◆ EXERCISE DIRECTIONS: Every line from the one containing "Target: **stroma**. Reply" to the final line of the material below must be reproduced exactly; leave out all other lines.

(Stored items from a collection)

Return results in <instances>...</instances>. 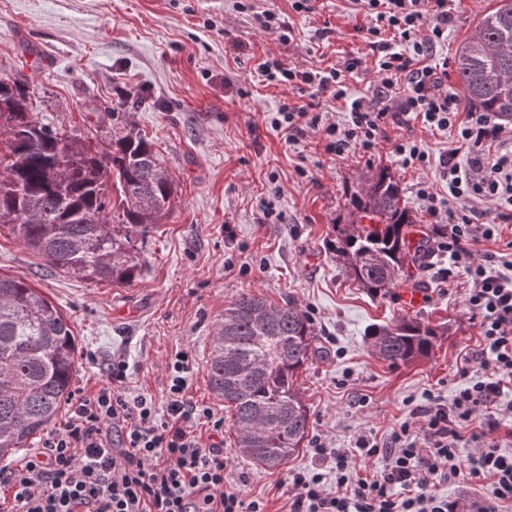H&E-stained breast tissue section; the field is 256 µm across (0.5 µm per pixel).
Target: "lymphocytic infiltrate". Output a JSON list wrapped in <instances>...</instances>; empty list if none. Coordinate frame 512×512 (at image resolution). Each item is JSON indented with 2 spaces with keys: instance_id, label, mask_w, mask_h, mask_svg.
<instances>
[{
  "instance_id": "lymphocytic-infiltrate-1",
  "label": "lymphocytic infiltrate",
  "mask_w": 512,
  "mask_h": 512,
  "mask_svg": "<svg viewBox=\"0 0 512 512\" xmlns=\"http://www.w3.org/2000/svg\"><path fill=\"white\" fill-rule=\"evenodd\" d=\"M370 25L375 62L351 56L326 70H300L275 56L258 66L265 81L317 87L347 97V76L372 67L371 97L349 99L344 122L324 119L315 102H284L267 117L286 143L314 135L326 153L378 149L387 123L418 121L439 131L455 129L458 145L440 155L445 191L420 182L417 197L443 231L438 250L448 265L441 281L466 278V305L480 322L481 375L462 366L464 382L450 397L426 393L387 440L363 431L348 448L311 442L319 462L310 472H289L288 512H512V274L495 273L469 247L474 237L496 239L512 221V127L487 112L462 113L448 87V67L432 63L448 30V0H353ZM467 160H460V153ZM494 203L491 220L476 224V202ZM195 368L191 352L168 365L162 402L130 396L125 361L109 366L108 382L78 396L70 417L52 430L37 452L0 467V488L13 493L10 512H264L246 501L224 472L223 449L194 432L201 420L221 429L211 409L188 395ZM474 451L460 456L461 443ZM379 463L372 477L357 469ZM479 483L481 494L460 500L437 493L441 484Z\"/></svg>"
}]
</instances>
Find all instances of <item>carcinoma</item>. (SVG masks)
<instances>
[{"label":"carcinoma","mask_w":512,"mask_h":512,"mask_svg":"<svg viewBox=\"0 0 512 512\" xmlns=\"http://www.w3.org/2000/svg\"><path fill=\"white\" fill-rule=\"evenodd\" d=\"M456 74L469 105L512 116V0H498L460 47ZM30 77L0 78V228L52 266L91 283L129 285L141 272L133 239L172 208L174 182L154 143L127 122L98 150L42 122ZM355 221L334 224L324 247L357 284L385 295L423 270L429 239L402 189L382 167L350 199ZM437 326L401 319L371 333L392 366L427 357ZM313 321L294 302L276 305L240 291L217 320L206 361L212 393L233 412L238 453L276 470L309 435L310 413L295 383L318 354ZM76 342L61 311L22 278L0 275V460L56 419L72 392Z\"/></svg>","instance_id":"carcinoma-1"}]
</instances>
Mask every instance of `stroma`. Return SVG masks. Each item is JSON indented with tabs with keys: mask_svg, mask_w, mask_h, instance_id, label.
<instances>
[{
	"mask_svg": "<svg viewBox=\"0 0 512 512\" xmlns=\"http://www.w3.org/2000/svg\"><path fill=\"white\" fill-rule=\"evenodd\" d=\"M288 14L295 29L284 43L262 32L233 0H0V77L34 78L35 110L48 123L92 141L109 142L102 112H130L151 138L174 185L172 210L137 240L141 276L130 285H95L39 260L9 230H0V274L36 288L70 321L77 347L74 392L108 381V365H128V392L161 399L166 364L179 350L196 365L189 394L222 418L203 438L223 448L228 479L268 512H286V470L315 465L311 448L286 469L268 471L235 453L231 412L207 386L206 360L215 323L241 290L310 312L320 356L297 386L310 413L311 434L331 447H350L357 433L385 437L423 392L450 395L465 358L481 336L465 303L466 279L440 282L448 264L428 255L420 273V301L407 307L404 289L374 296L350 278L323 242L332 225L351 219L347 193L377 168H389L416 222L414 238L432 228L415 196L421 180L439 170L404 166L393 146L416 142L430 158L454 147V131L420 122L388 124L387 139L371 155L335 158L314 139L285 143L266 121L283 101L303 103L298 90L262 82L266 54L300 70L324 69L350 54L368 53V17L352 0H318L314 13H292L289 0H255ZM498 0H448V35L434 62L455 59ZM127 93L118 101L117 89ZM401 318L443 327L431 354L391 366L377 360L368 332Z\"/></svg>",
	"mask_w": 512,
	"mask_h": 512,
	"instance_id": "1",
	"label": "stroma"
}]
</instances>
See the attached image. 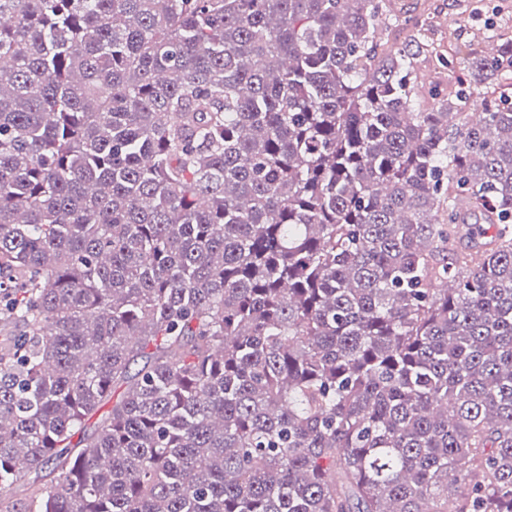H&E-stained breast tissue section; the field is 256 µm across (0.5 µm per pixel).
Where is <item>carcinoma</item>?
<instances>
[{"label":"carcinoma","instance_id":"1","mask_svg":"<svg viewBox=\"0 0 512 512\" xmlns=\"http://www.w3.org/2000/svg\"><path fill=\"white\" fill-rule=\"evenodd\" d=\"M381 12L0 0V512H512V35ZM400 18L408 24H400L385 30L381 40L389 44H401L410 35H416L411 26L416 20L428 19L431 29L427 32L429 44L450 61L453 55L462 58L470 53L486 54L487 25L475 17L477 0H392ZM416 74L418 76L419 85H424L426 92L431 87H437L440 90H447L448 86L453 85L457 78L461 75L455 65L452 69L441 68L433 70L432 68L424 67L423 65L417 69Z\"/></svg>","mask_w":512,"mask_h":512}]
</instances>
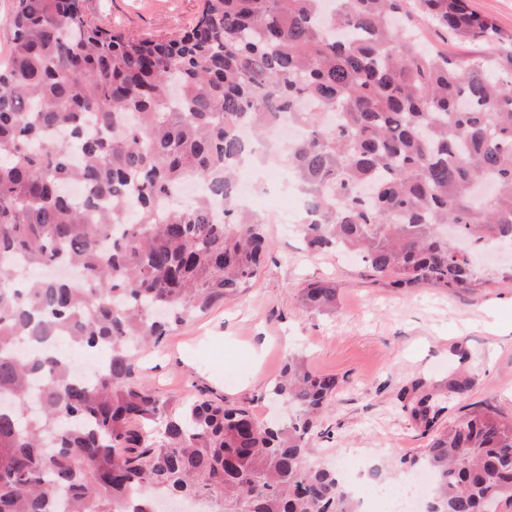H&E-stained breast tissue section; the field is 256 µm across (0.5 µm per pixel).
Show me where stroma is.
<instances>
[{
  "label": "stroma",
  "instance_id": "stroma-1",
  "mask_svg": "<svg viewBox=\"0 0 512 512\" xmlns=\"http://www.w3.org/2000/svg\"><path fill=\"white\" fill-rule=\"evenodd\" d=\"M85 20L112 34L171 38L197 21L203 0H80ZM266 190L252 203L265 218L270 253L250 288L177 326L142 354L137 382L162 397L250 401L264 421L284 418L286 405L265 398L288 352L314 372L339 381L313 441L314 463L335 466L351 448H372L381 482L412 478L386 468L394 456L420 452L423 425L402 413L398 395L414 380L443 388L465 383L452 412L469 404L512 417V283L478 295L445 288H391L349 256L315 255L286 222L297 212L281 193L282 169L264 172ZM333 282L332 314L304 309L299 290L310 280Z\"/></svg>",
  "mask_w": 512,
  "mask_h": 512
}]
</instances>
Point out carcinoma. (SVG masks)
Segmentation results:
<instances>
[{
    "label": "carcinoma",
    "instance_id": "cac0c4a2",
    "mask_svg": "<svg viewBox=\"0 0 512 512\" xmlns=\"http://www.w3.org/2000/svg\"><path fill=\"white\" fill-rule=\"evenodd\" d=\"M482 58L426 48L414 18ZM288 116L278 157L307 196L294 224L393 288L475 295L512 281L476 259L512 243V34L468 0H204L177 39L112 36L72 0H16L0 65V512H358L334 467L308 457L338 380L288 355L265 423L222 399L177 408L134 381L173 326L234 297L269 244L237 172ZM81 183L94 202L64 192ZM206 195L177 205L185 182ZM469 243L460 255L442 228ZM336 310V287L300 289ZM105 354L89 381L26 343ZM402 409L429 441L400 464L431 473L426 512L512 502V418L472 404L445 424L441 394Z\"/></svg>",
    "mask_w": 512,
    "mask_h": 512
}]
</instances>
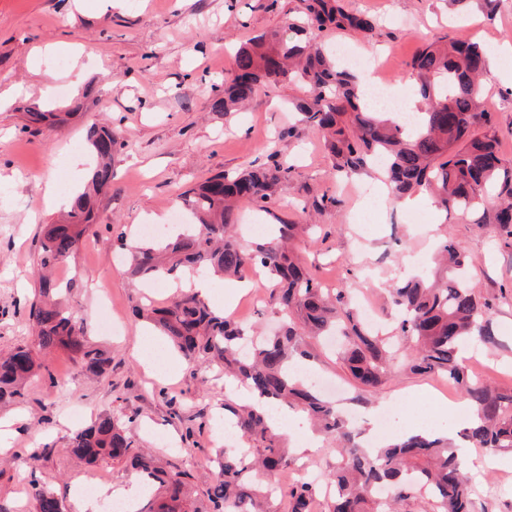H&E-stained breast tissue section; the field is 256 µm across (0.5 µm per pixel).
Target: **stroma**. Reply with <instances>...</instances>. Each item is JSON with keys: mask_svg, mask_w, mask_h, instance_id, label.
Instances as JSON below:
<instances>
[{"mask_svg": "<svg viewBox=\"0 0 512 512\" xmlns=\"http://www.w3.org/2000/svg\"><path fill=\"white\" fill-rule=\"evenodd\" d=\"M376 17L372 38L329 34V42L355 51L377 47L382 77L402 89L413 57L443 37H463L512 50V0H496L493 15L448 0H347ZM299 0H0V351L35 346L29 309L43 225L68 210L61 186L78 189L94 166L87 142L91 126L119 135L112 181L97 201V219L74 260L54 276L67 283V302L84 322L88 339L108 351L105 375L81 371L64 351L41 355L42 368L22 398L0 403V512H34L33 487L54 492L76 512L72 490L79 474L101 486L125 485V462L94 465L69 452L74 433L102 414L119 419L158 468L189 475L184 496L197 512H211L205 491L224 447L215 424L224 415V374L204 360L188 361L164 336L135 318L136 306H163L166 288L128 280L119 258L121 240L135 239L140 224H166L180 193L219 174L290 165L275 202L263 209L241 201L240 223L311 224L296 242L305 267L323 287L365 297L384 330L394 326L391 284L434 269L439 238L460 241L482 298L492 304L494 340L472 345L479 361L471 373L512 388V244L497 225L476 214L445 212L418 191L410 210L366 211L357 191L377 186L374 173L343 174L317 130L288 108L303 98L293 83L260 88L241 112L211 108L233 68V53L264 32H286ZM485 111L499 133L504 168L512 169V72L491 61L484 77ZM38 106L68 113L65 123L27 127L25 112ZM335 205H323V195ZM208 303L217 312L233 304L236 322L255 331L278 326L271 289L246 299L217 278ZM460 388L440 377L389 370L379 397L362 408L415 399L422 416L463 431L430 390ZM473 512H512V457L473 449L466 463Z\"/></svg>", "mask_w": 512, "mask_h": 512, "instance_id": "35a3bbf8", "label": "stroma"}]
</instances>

◆ SOLUTION TO THIS TASK:
Target: **stroma**. Reply with <instances>...</instances>. Each item is JSON with keys: mask_svg, mask_w, mask_h, instance_id, label.
Instances as JSON below:
<instances>
[{"mask_svg": "<svg viewBox=\"0 0 512 512\" xmlns=\"http://www.w3.org/2000/svg\"><path fill=\"white\" fill-rule=\"evenodd\" d=\"M376 17L372 38L329 34V42L355 51L377 47L382 77L402 89L413 57L443 37H463L512 50V0H496L493 15L448 0H347ZM299 0H0V351L35 346L29 309L43 225L68 210L61 186L78 189L94 166L87 142L91 126L119 135L112 181L97 201V219L74 260L54 276L67 283V302L84 322L88 339L108 351L105 375L81 371L64 351L41 355L42 368L22 398L0 403V512H34L33 487L54 492L76 512L72 490L79 474L101 486L125 485V462L94 465L69 452L74 433L102 414L119 419L158 468L189 475L184 496L197 512H211L205 491L224 447L215 424L224 415V374L204 360L188 361L164 336L135 318L136 306H163L166 288L128 280L119 258L121 240L135 239L140 224H166L180 193L219 174L290 165L275 202L263 209L241 201L240 223L311 224L296 242L305 267L323 287L365 297L384 330L394 326L391 284L434 269L439 238L460 241L482 298L492 304L494 340L472 345L479 361L471 373L512 388V244L497 225L476 214L445 212L418 191L410 210L366 211L357 191L377 186L374 173L343 174L317 130L288 108L303 98L293 83L260 88L241 112L211 108L233 68V53L264 32H286ZM485 111L499 133L504 168L512 169V72L491 61L484 77ZM38 106L68 113L65 123L27 127L25 112ZM335 205H323V195ZM208 303L217 312L233 304L236 322L255 331L278 326L271 289L246 299L217 278ZM460 388L440 377L389 370L379 397L362 408L415 399L422 416L463 431L430 390ZM473 512H512V457L473 449L466 463Z\"/></svg>", "mask_w": 512, "mask_h": 512, "instance_id": "35a3bbf8", "label": "stroma"}]
</instances>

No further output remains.